_EXERCISE DIRECTIONS_:
Using the records below, write out only the lines from the line containing "C3: 68uF (GND, SIG15) -> 22uF (GND, SIG15)" up to and including the line containing "U2 pin XOUT: none -> SIG17", exactly, with no pictures.
DATA TO PROCESS Start Marker
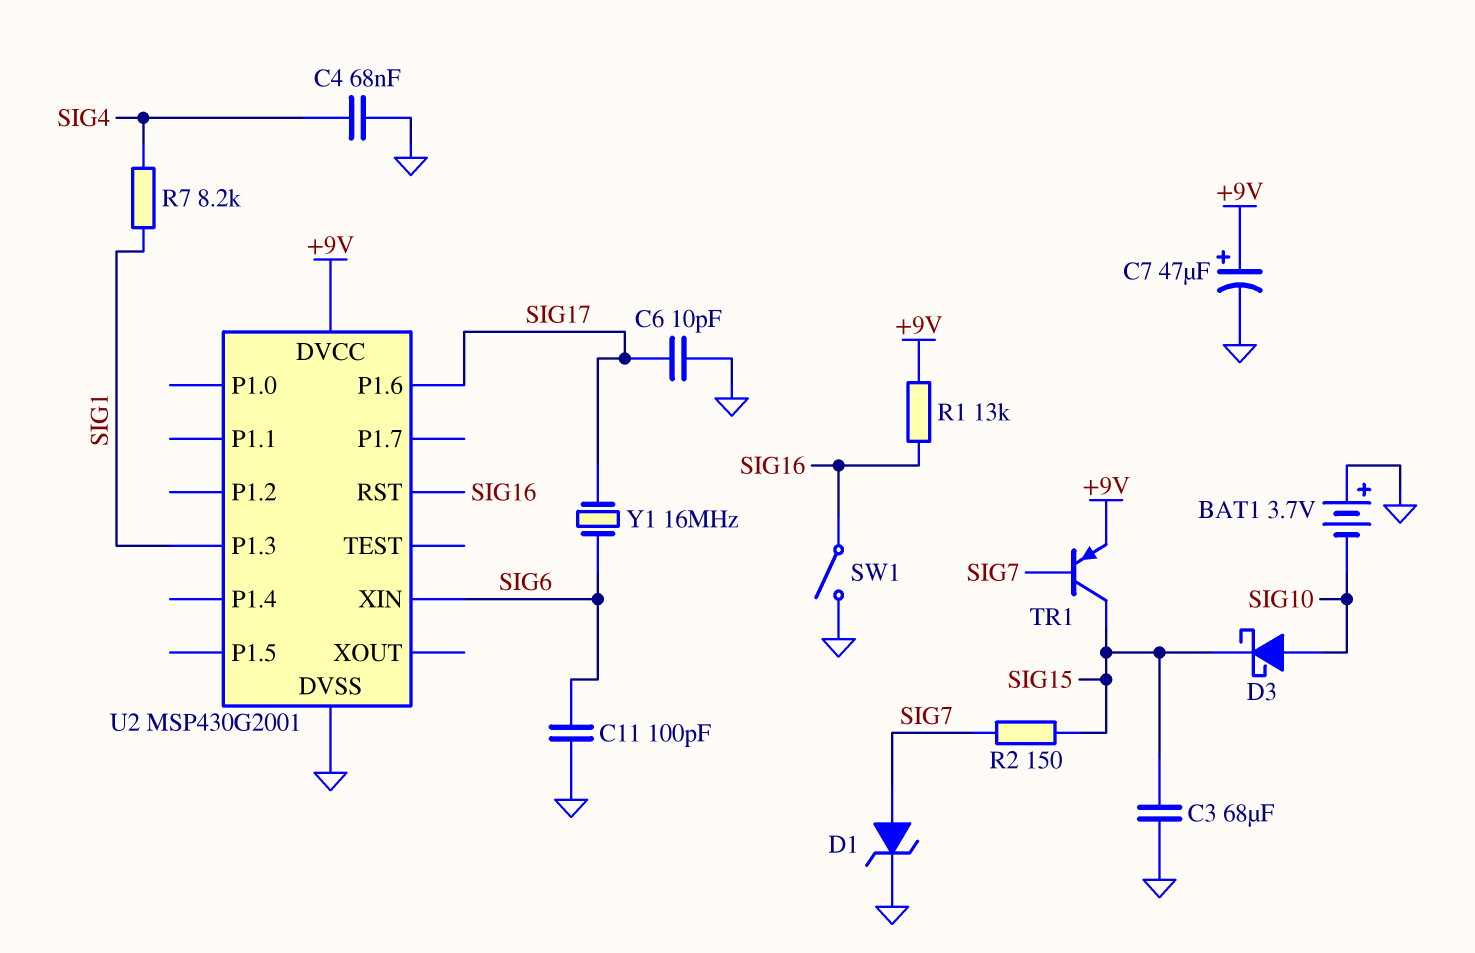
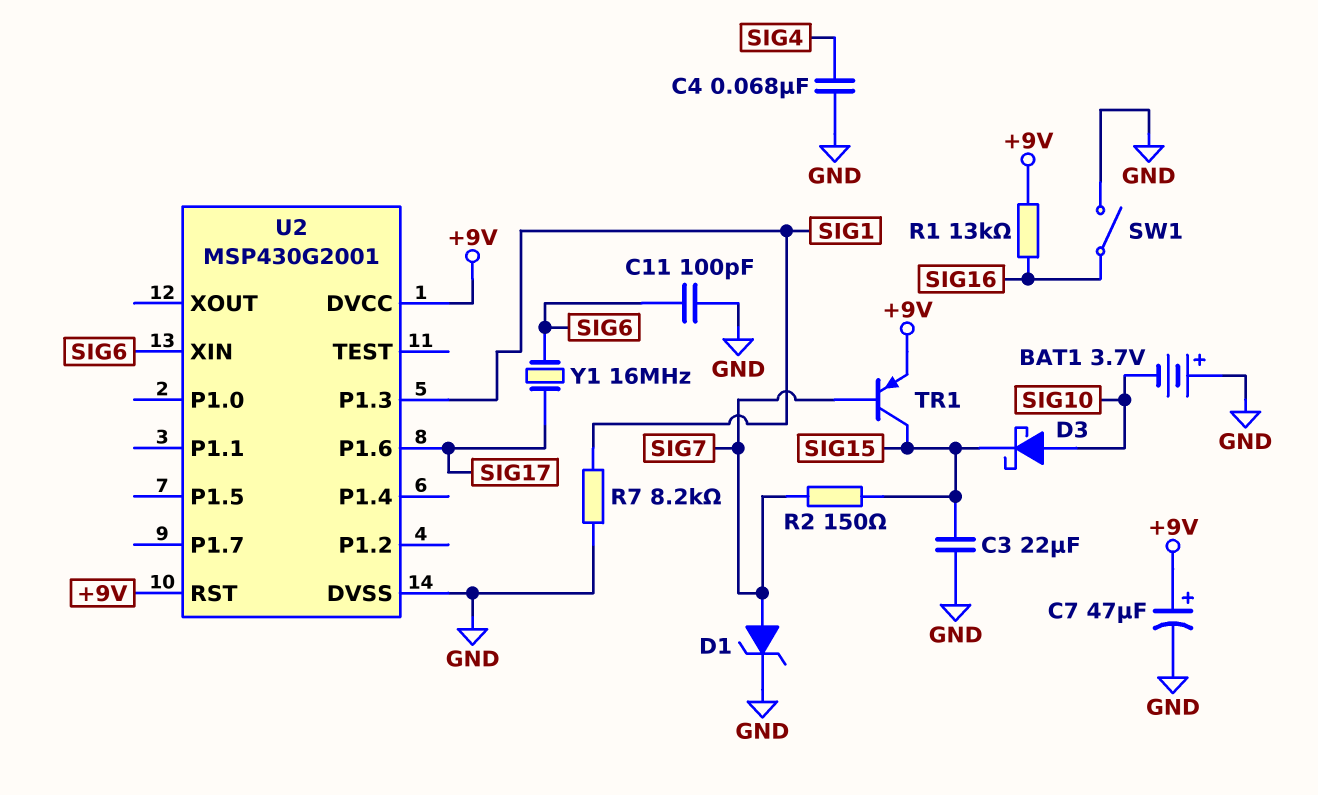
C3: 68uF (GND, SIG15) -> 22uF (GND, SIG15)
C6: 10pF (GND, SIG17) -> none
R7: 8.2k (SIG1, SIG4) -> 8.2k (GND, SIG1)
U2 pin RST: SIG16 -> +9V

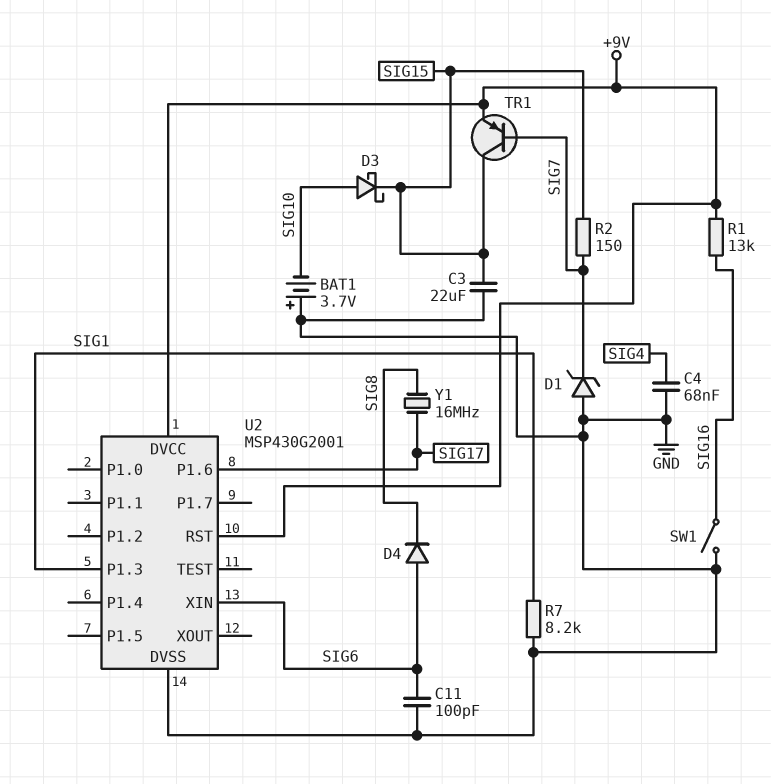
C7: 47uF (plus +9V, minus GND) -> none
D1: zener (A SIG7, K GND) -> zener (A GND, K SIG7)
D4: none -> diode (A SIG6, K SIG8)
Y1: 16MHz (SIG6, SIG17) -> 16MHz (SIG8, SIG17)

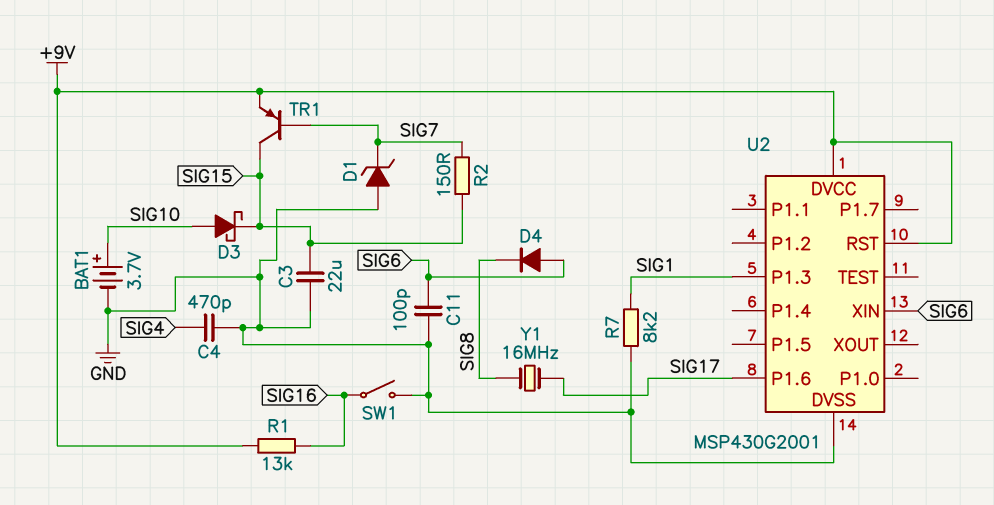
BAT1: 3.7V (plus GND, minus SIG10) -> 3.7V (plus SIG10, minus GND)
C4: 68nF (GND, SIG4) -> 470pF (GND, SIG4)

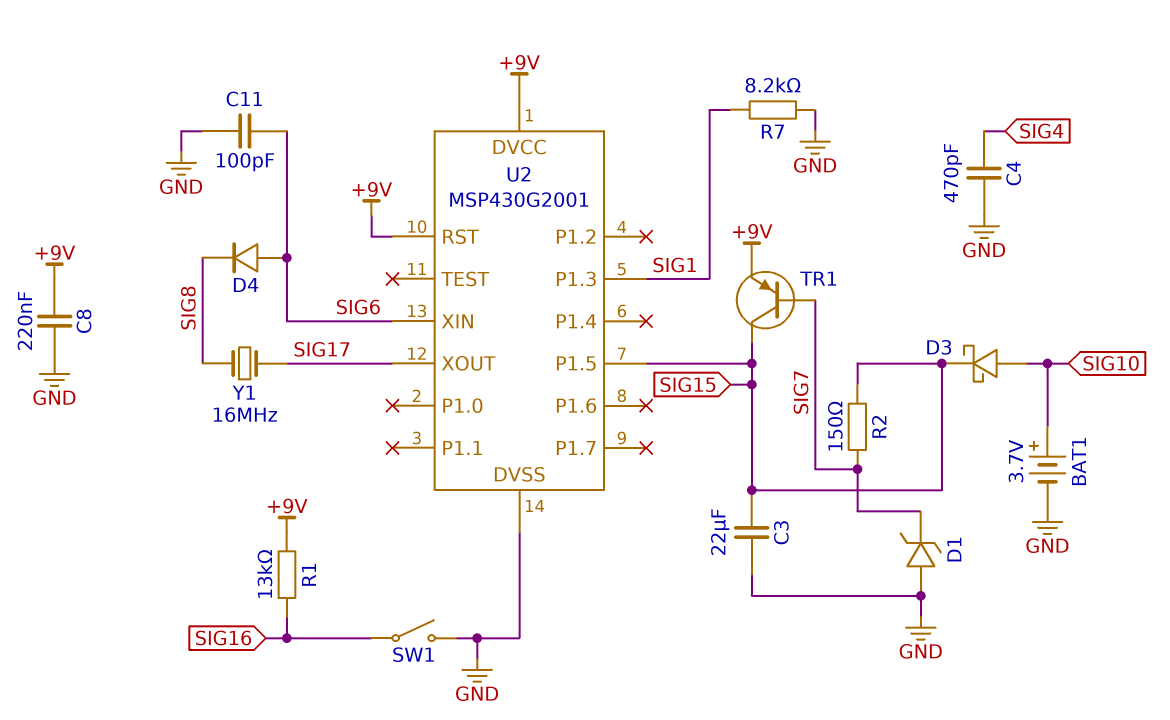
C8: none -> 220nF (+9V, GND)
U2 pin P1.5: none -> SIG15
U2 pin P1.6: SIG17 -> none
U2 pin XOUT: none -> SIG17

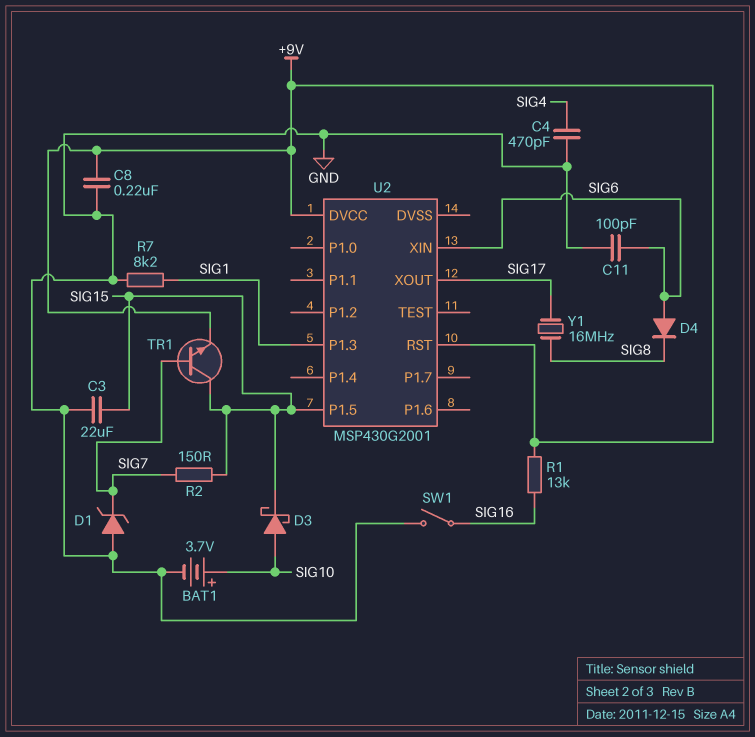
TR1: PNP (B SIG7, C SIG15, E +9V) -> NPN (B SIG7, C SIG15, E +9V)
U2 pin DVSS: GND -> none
DATA TO PROCESS End Marker
DATA TO PROCESS Start Marker
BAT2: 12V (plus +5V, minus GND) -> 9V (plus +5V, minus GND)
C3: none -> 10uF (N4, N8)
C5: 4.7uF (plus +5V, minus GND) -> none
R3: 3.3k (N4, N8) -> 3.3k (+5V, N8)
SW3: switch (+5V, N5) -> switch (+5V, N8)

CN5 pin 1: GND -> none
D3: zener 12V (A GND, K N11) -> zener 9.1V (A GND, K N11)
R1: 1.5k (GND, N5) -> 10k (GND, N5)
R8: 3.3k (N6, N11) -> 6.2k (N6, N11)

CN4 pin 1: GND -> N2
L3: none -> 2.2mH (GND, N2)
DATA TO PROCESS End Marker
_RESPONSE TO THE EXERCISE_:
C3: 68uF (GND, SIG15) -> 22uF (GND, SIG15)
C6: 10pF (GND, SIG17) -> none
R7: 8.2k (SIG1, SIG4) -> 8.2k (GND, SIG1)
U2 pin RST: SIG16 -> +9V

C7: 47uF (plus +9V, minus GND) -> none
D1: zener (A SIG7, K GND) -> zener (A GND, K SIG7)
D4: none -> diode (A SIG6, K SIG8)
Y1: 16MHz (SIG6, SIG17) -> 16MHz (SIG8, SIG17)

BAT1: 3.7V (plus GND, minus SIG10) -> 3.7V (plus SIG10, minus GND)
C4: 68nF (GND, SIG4) -> 470pF (GND, SIG4)

C8: none -> 220nF (+9V, GND)
U2 pin P1.5: none -> SIG15
U2 pin P1.6: SIG17 -> none
U2 pin XOUT: none -> SIG17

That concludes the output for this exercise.